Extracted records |
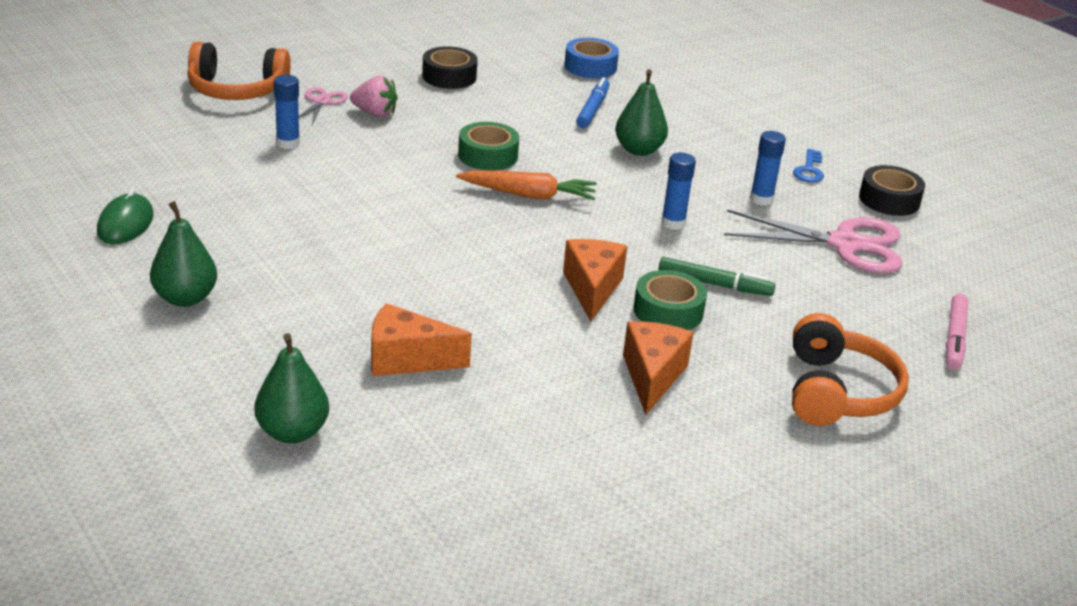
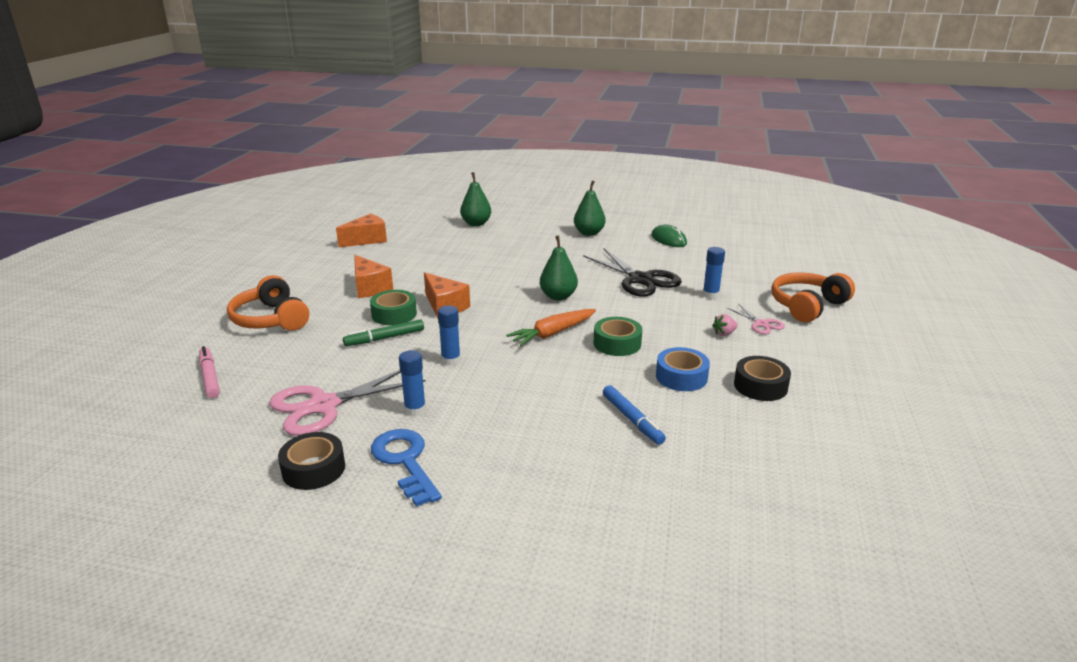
camera: 140 degrees right, 5 degrees down
pink strawberry [350,76,398,117] -> pink strawberry [712,314,737,336], size x0.67
orange cheese [371,303,472,376] -> orange cheese moved to [336,214,387,247]
blue tape [565,38,619,79] -> blue tape moved to [656,347,710,391]
green pear [615,69,668,156] -> green pear moved to [540,235,578,300]
blue key [793,149,824,183] -> blue key [371,429,442,507], size x1.72
none -> black scissors [583,249,682,297]

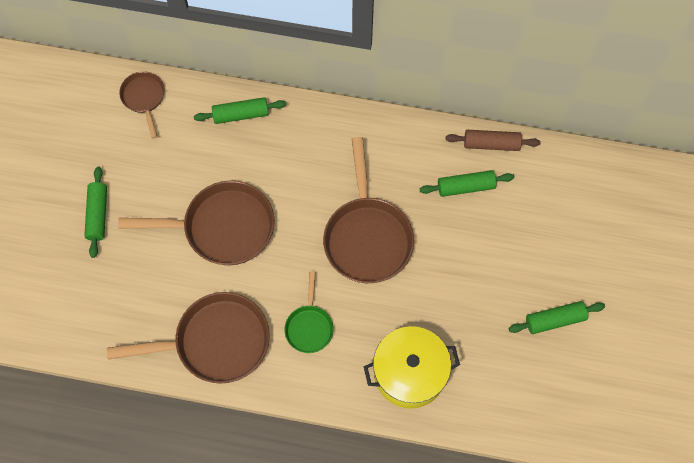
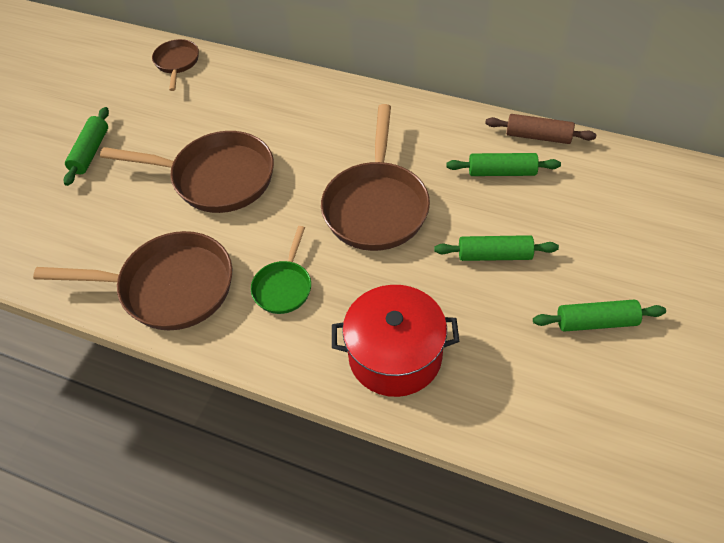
camera: 15 degrees right, 15 degrees down
green rolling pin [194,97,286,124] -> green rolling pin moved to [434,235,559,261]
yellow pot [364,326,460,409] -> red pot [332,285,459,397]

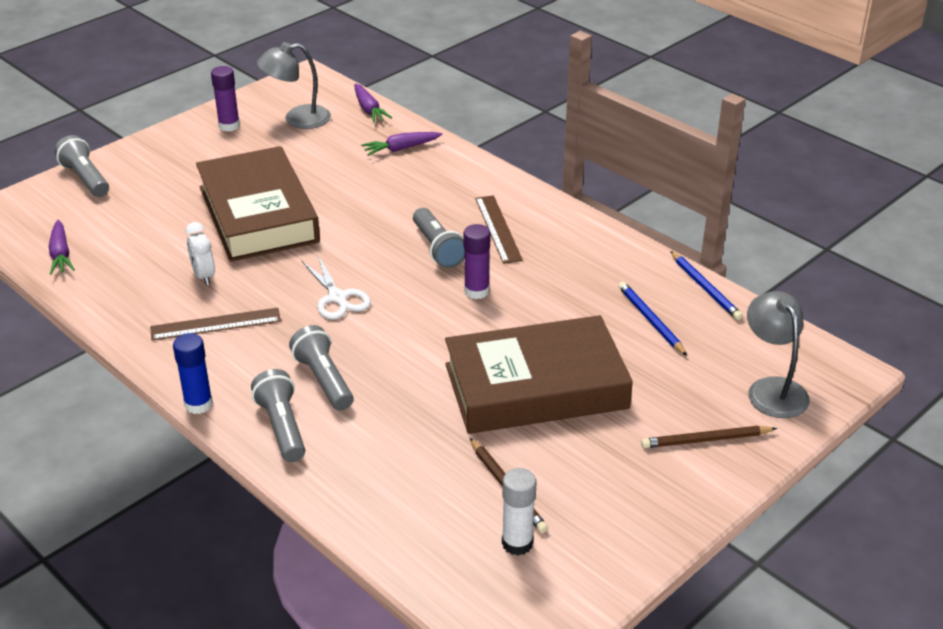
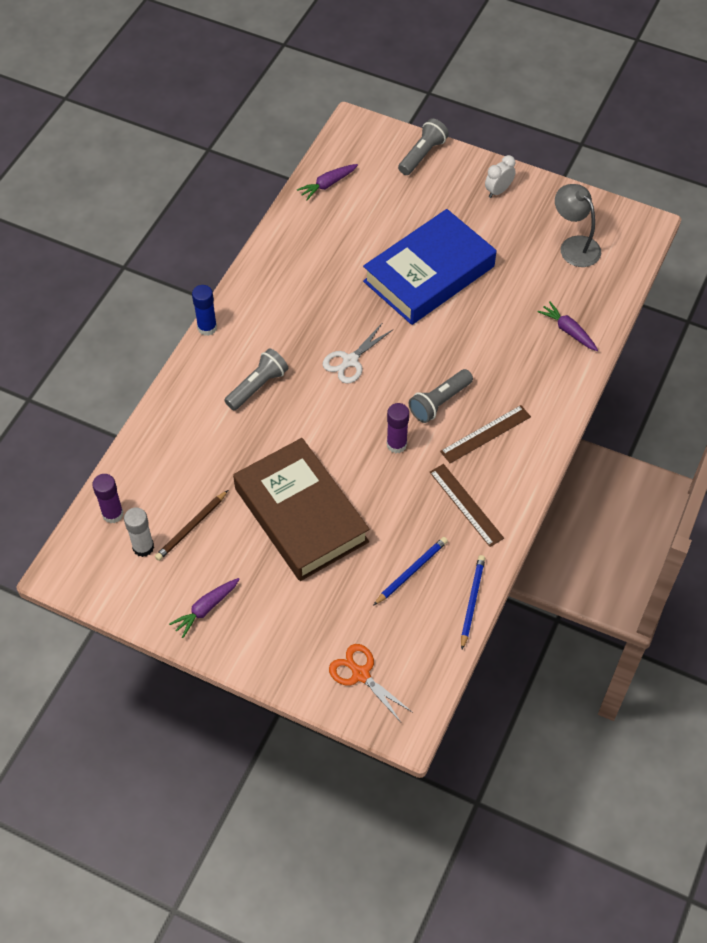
camera: 70 degrees right, 20 degrees up
brown ruler [150,308,281,340] -> brown ruler moved to [430,464,504,547]
white clock [185,222,215,286] -> white clock moved to [485,155,516,198]
brown book [196,146,320,262] -> blue book [363,209,496,325]
purple glue stick [211,66,240,132] -> purple glue stick moved to [92,474,123,523]
grey flashlight [251,369,305,462] -> none
purple carrot [355,83,392,123] -> purple carrot moved to [169,578,240,638]
brown pencil [641,426,777,448] -> none
blue pencil [670,251,743,320] -> blue pencil turned 150 degrees clockwise [461,555,486,649]
grey lamp [747,291,810,418] -> orange scissors [329,644,412,722]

Exercise details | In the records above, find each line that holds the word "right"; copy all such lines.

Written response |
camera: 140 degrees right, 5 degrees down
camera: 15 degrees right, 15 degrees down
camera: 70 degrees right, 20 degrees up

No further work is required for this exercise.